◆ **DATA**
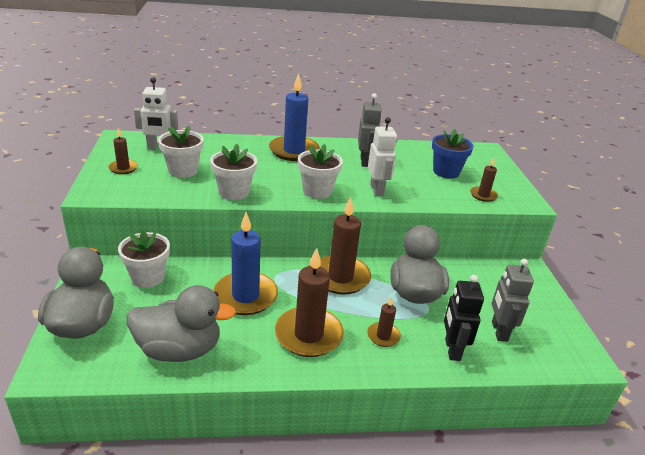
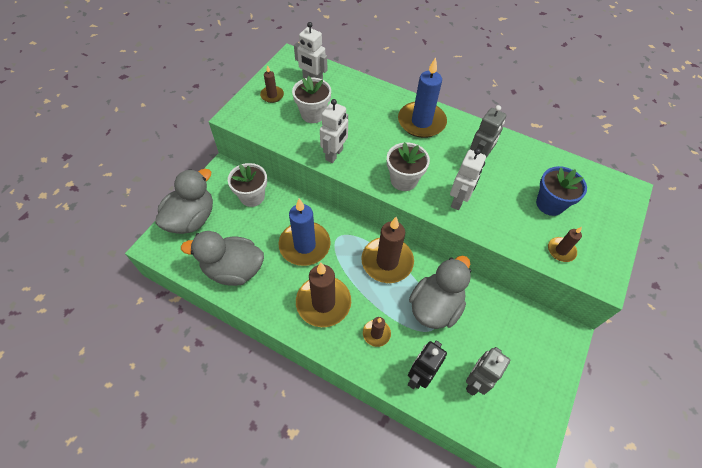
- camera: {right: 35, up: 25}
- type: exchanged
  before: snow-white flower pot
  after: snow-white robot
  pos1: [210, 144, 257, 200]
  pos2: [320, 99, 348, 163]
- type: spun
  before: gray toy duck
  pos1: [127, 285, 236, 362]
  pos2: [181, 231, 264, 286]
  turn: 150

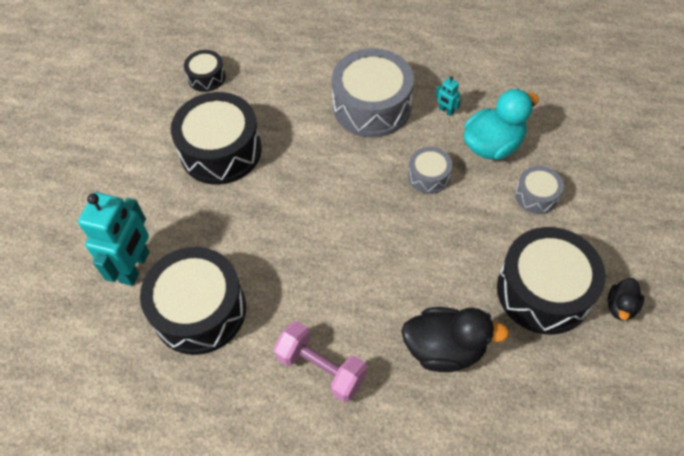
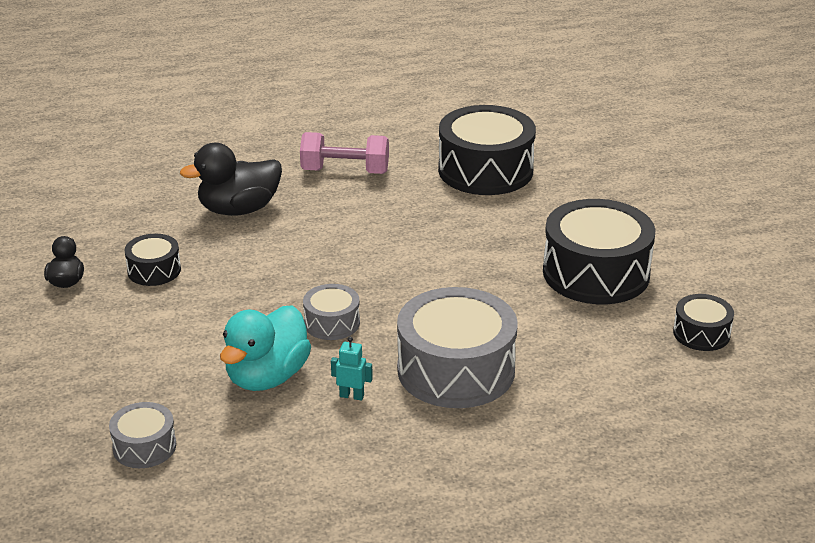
- camera: {right: 150, up: -25}
- type: relocated
  before: gray snare drum
  pos1: [515, 166, 564, 214]
  pos2: [109, 402, 176, 468]
- type: missing
  before: aqua robot
  pos1: [78, 192, 149, 286]
- type: size
  before: jet-black snare drum
  pos1: [497, 227, 606, 335]
  pos2: [124, 234, 181, 286]
  scale: 0.5

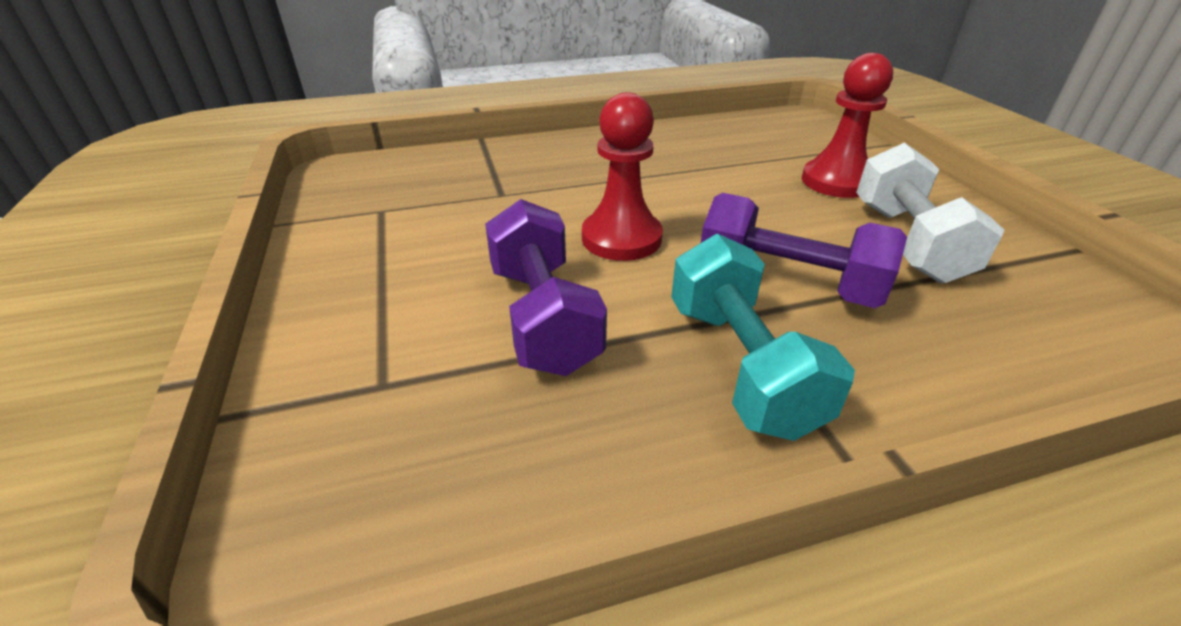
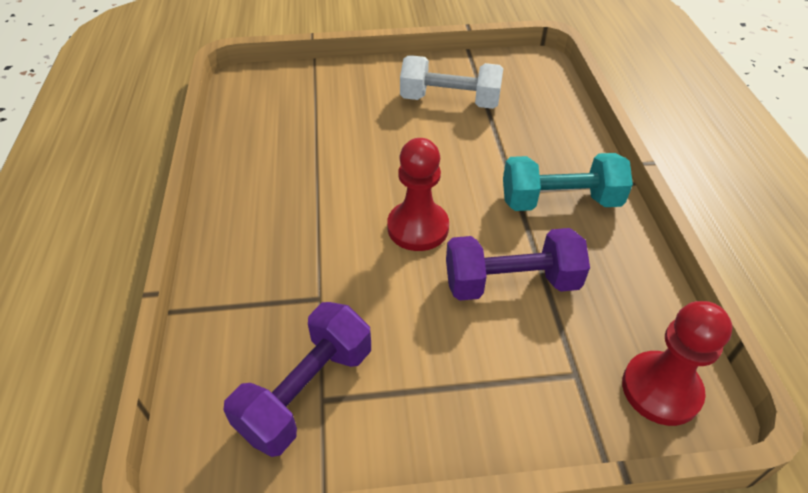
- camera: {right: -80, up: 10}
- type: relocated
  before: red game pawn
  pos1: [802, 53, 893, 198]
  pos2: [622, 301, 733, 426]
- type: relocated
  before: purple hand weight
  pos1: [701, 193, 907, 308]
  pos2: [223, 302, 371, 457]

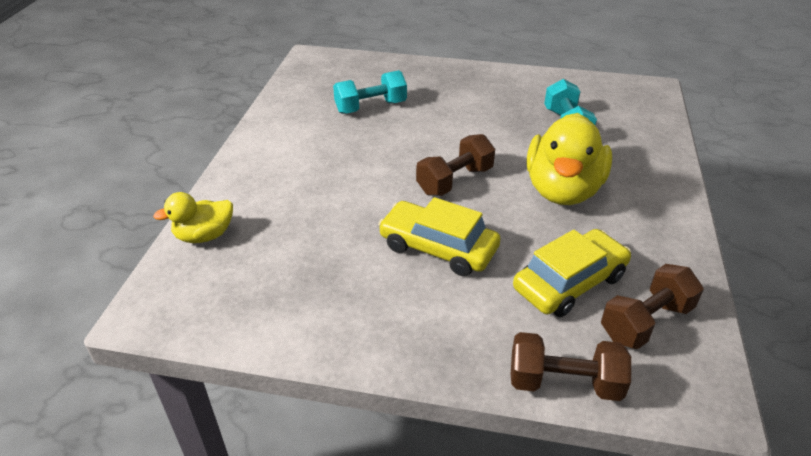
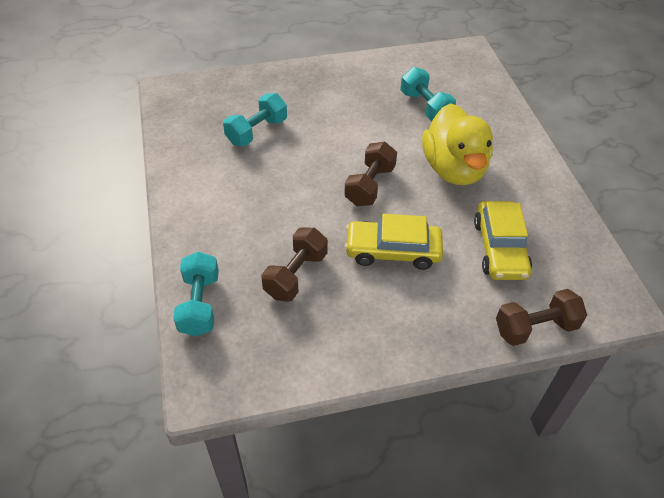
- camera: {right: -25, up: 10}
- type: exchanged
  before: bright yellow toy duck
  after: aqua hand weight
  pos1: [153, 192, 233, 243]
  pos2: [173, 252, 219, 336]
- type: spun
  before: bright yellow automobile
  pos1: [513, 229, 631, 317]
  pos2: [474, 201, 532, 280]
  turn: 150
- type: relocated
  before: brown hand weight
  pos1: [601, 264, 704, 349]
  pos2: [261, 228, 328, 302]

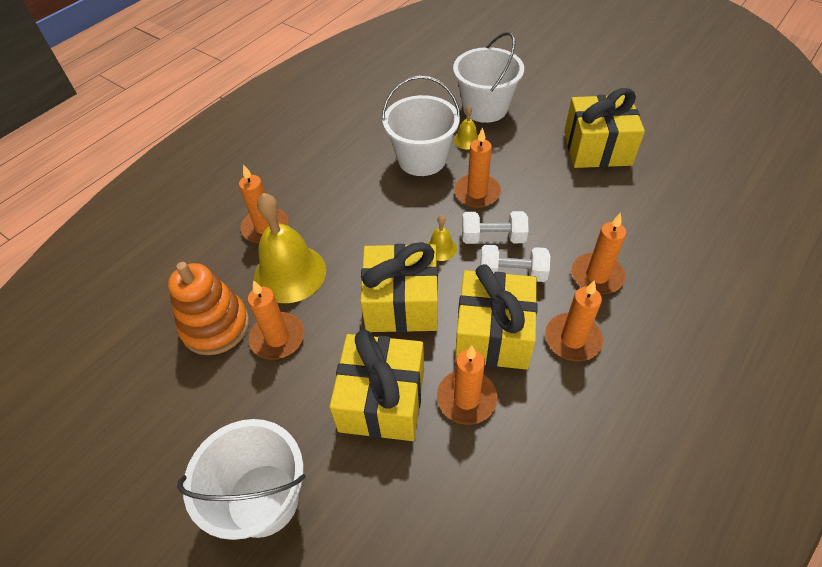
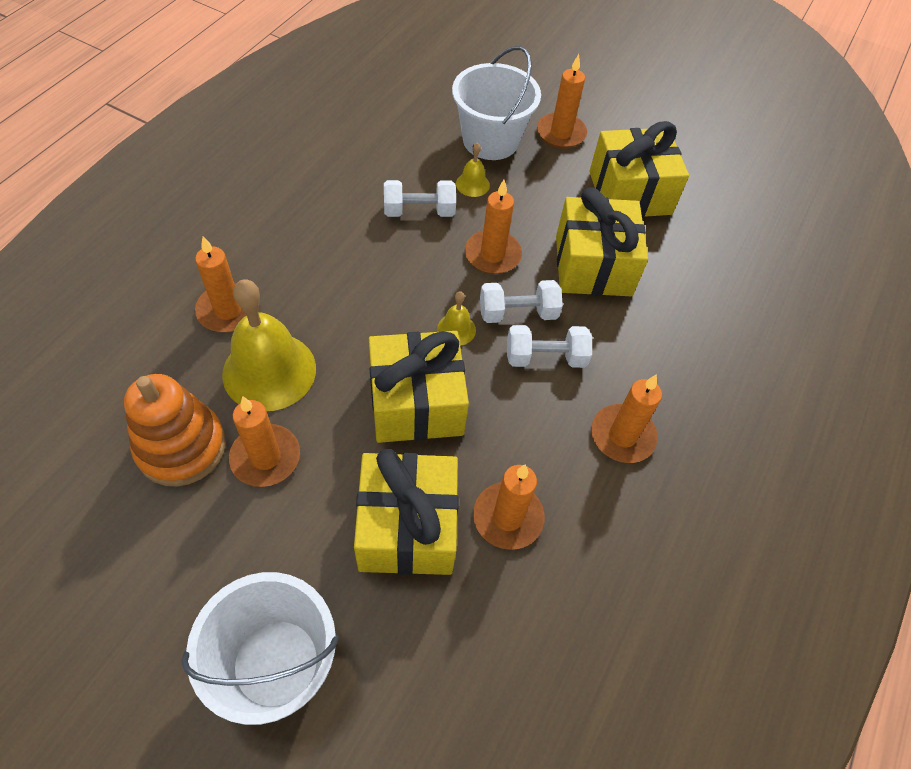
- camera: {right: -15, up: 5}
- type: exchanged
  before: snow-white bucket
  after: snow-white hand weight
  pos1: [382, 76, 461, 176]
  pos2: [384, 180, 456, 217]
- type: relocated
  before: orange-coloured pillar candle
  pos1: [572, 213, 626, 294]
  pos2: [537, 54, 587, 148]
- type: relocated
  before: bright yellow wrapped gift
  pos1: [455, 264, 538, 370]
  pos2: [556, 187, 648, 296]

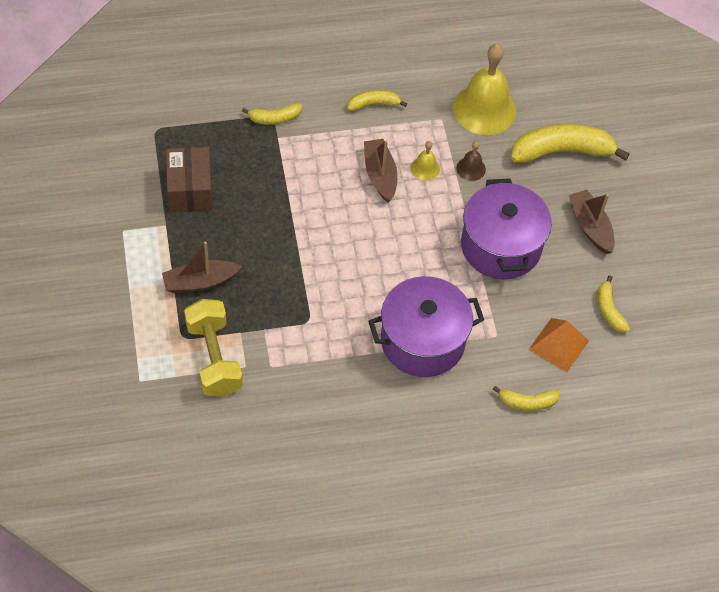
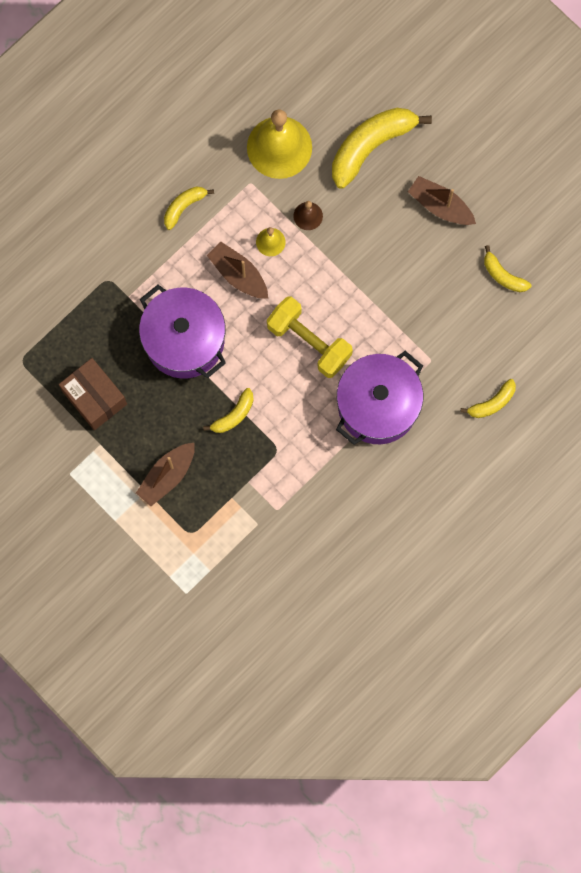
- camera: {right: -30, up: 20}
- type: relocated
  before: bright yellow toy banana
  pos1: [242, 103, 302, 125]
  pos2: [203, 388, 254, 433]
- type: relocated
  before: purple pot
  pos1: [461, 178, 552, 279]
  pos2: [139, 285, 226, 378]
- type: relocated
  before: bright yellow hand weight
  pos1: [184, 299, 243, 396]
  pos2: [267, 297, 353, 378]
- type: missing
  before: orange-coloured pyramid
  pos1: [529, 318, 589, 372]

◆ **EXERCISE**
Using the entries above, determine how many lines include the string "gray" and write only that number.

◆ **SOLVED EXERCISE**
2